The required result is each line of the entries below containing the string "mushroom".

[Opening Source information section]

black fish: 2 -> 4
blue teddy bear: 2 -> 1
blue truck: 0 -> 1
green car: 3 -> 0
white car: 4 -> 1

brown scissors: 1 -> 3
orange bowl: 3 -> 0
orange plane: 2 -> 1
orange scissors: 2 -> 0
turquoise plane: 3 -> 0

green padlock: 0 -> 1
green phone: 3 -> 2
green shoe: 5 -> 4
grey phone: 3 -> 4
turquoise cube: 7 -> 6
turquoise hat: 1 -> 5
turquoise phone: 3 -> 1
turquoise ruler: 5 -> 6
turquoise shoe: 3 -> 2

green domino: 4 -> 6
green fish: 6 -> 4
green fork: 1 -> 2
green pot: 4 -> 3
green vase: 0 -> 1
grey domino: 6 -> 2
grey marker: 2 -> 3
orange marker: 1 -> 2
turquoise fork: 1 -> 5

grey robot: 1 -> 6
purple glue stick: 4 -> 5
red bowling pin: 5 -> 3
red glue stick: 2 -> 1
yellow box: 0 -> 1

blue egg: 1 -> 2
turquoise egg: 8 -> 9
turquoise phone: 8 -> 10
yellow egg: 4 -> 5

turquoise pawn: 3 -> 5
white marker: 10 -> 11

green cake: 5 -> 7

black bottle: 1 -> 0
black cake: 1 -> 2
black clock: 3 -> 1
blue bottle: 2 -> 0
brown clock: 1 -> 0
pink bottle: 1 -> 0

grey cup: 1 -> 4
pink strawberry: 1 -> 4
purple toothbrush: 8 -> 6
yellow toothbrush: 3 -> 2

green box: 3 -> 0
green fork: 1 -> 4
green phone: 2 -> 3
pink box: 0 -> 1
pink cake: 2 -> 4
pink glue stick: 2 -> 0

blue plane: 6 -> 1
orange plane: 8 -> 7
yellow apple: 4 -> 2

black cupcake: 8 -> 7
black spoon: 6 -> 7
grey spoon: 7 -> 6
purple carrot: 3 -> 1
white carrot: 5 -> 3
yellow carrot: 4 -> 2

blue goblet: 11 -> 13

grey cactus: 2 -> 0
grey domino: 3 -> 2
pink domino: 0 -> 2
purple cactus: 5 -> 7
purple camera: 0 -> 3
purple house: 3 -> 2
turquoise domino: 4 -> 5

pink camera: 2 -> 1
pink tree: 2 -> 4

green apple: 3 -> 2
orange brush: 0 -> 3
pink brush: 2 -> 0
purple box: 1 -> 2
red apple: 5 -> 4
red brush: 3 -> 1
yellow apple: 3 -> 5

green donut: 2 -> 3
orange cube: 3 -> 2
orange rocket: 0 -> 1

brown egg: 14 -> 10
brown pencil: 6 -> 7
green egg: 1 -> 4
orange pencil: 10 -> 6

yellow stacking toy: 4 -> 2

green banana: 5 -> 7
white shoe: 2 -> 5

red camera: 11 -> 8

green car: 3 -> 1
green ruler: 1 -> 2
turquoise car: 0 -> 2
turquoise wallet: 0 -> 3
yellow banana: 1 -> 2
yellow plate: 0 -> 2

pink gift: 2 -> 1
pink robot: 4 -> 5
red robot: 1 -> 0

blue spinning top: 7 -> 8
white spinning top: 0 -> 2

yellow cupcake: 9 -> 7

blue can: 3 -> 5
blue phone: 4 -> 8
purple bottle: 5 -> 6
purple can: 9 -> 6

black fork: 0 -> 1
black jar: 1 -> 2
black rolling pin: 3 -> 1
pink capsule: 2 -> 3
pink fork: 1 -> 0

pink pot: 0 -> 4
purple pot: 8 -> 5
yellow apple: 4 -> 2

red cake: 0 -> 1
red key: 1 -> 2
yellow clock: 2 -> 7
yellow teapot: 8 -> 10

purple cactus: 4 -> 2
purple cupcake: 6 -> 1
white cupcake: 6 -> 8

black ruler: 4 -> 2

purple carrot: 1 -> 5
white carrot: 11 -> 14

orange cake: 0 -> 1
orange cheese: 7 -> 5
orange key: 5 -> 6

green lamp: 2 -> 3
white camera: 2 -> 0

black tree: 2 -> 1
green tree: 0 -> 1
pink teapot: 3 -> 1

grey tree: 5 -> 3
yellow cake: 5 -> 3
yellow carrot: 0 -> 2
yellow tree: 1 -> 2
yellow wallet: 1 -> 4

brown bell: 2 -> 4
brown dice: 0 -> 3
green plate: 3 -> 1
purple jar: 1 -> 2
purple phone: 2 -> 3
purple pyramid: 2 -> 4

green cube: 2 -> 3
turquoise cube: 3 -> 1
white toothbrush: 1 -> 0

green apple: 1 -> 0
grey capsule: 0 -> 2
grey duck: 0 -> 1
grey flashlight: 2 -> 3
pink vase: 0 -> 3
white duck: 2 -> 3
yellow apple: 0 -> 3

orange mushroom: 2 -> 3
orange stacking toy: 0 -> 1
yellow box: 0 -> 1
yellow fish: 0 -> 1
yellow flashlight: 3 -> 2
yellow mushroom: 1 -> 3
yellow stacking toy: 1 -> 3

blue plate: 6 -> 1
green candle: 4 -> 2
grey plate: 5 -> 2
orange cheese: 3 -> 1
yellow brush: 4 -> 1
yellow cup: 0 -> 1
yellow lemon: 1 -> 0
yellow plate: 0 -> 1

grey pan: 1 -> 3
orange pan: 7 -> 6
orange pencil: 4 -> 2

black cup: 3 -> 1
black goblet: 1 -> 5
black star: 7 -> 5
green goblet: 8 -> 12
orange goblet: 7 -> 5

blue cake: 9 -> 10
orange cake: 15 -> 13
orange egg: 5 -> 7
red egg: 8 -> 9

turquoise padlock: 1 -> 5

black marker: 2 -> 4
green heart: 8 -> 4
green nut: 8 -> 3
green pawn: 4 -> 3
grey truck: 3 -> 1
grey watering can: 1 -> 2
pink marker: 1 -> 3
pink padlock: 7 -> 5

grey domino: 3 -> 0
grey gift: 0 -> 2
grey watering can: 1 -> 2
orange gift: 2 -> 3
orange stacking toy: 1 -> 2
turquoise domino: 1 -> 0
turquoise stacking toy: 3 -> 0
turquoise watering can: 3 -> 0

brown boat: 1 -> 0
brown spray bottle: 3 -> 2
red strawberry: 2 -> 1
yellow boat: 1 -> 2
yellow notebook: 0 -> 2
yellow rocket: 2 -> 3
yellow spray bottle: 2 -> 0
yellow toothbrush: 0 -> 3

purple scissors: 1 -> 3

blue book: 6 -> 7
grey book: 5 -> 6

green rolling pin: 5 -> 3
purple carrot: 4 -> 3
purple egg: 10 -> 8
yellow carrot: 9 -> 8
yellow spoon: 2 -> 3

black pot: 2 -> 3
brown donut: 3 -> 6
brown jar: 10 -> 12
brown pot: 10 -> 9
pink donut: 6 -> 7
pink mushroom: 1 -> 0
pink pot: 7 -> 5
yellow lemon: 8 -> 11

[Closing Source information section]

● Answer to the problem
orange mushroom: 2 -> 3
yellow mushroom: 1 -> 3
pink mushroom: 1 -> 0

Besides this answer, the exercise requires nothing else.